- TASK TO CARRY OUT:
In the records below, find the line holding "black rolling pin: 1 -> 2" and the line holding "white ruler: 0 -> 1". Set down both, with every line between them, exactly.

- AVAILABLE DATA:
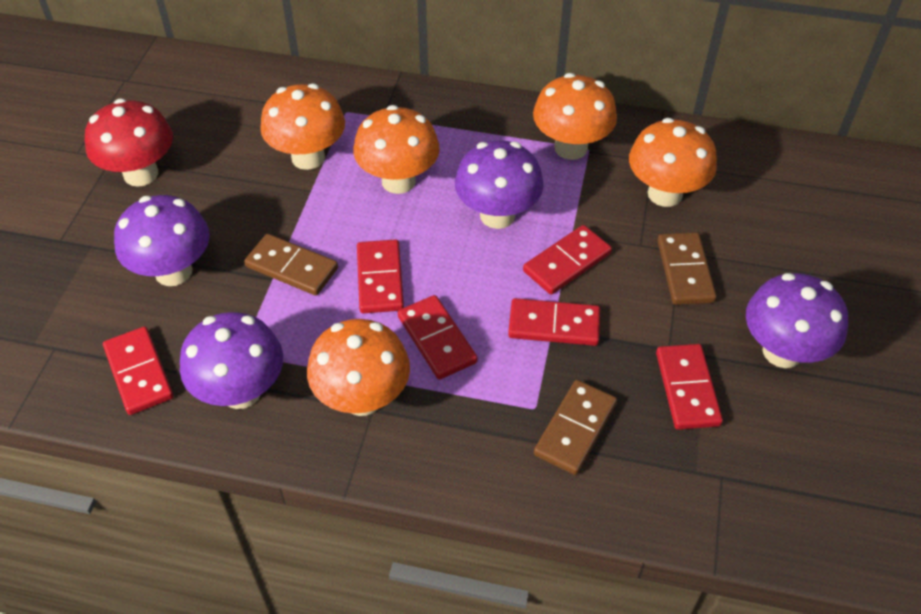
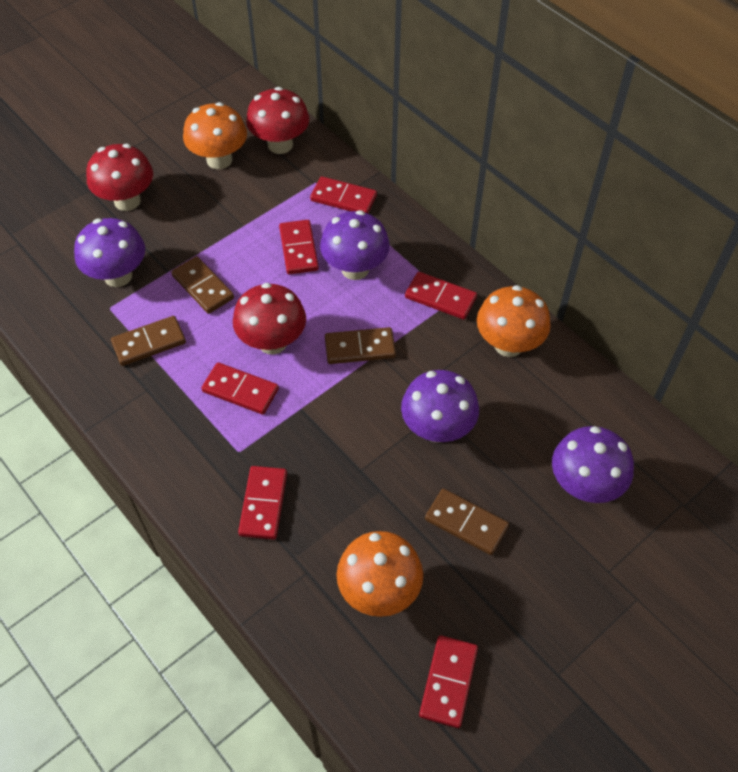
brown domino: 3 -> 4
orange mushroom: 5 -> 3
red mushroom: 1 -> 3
...
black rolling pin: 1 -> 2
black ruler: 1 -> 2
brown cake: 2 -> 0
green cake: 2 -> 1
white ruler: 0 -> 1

- RESULT OF THE EXERCISE:
black rolling pin: 1 -> 2
black ruler: 1 -> 2
brown cake: 2 -> 0
green cake: 2 -> 1
white ruler: 0 -> 1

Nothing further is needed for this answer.